Task description: The records below are to be repeated exactly, and their pictures left out.

Records from a collection:
┏━━
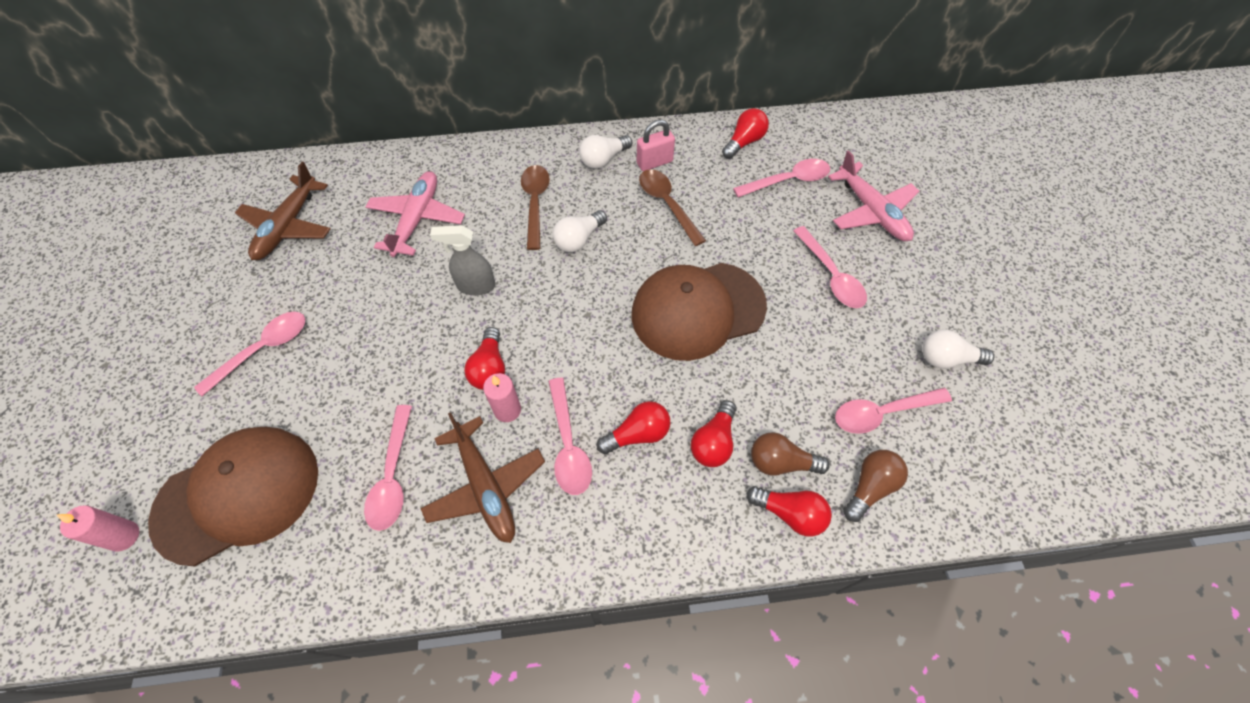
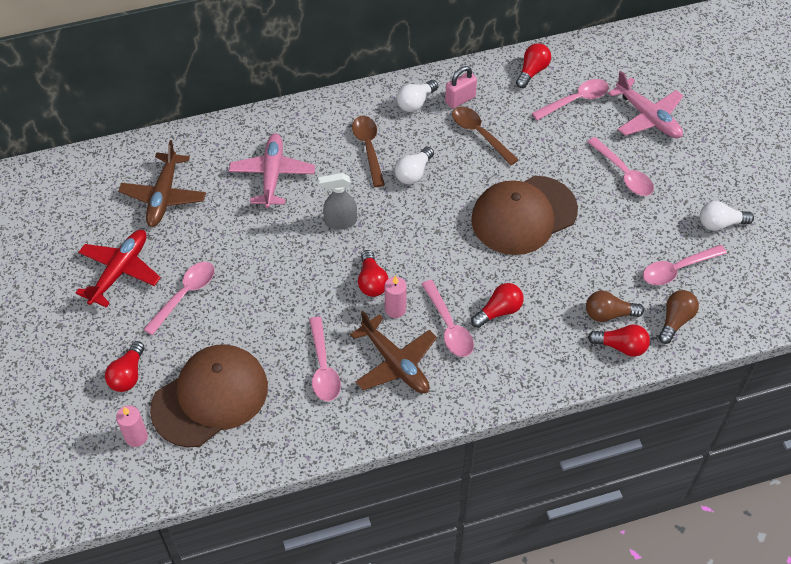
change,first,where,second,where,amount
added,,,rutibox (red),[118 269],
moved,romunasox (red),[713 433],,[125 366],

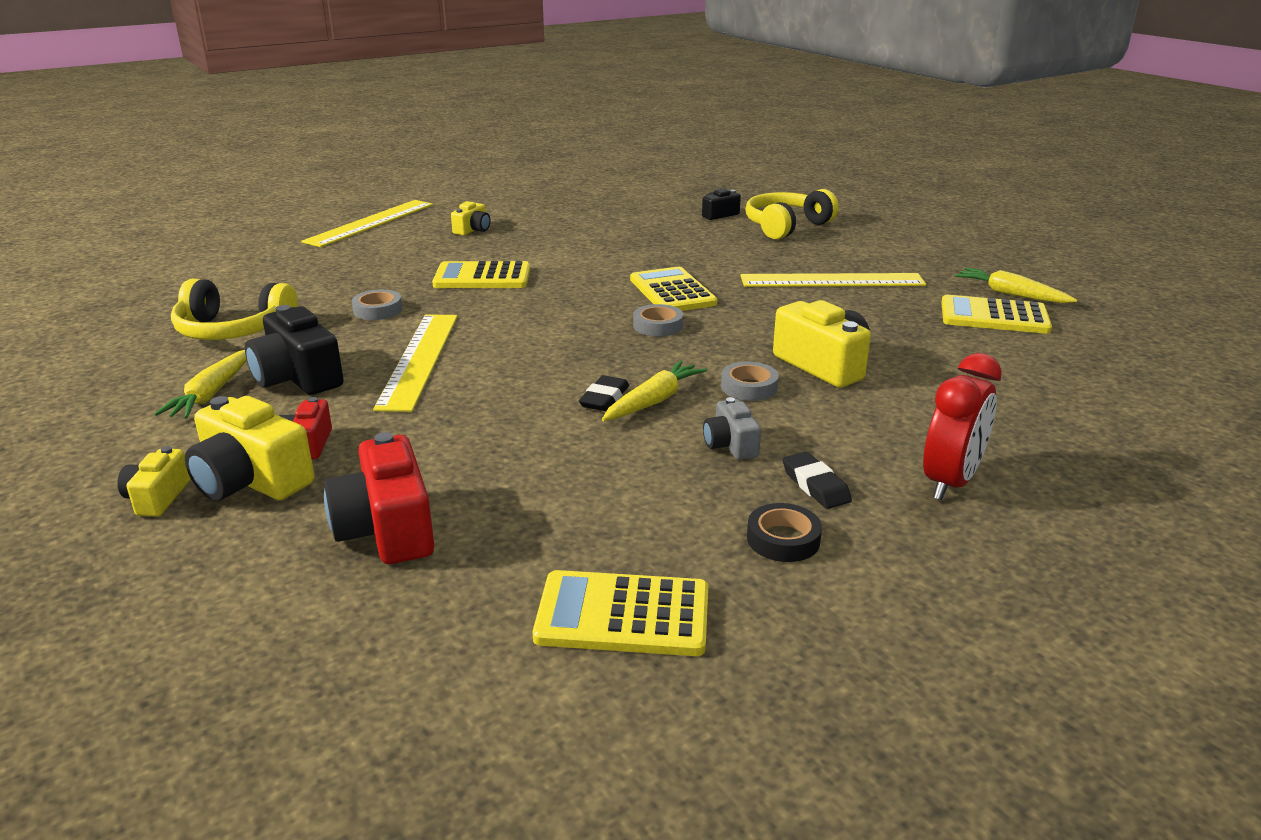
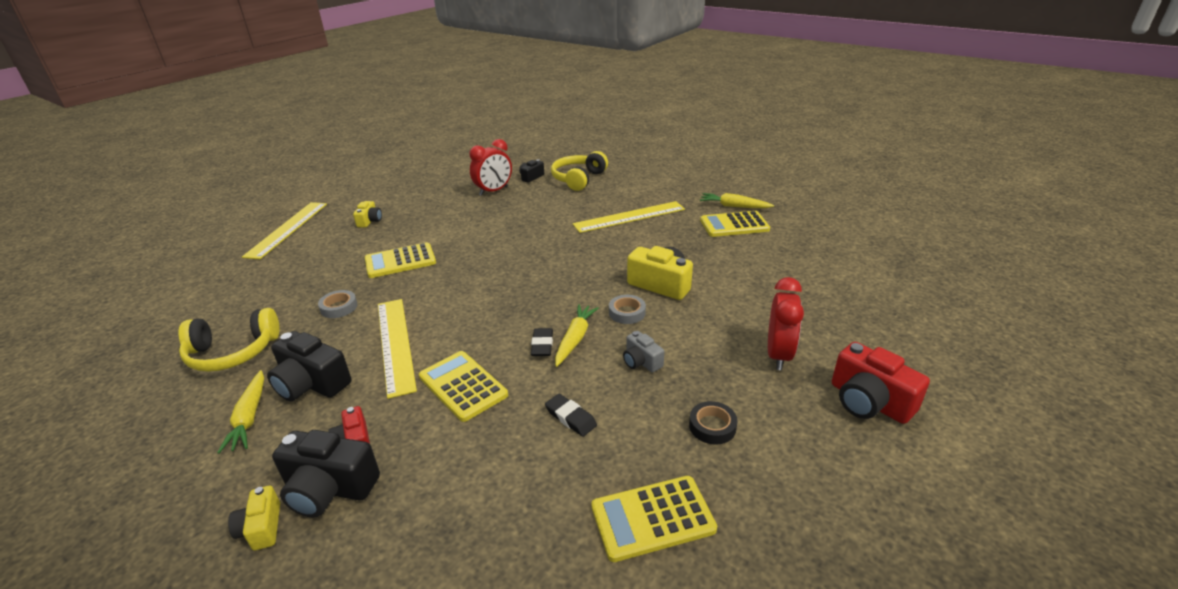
change,first,where,second,where,amount
removed,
┗━━
Solution for this exercise:
change,first,where,second,where,amount
added,,,rutibox (red),[118 269],
moved,romunasox (red),[713 433],,[125 366],

change,first,where,second,where,amount
removed,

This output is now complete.